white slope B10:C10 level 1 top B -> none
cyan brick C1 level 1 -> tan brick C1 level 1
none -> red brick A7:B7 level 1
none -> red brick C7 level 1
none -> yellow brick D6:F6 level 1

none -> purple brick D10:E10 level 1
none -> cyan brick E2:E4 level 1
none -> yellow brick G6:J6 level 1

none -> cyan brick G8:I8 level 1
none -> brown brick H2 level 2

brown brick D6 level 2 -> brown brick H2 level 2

======

— Aim of the task —
Give the count of lines that hold the word "yellow" in the listing above, with no other text.

— Task result —
2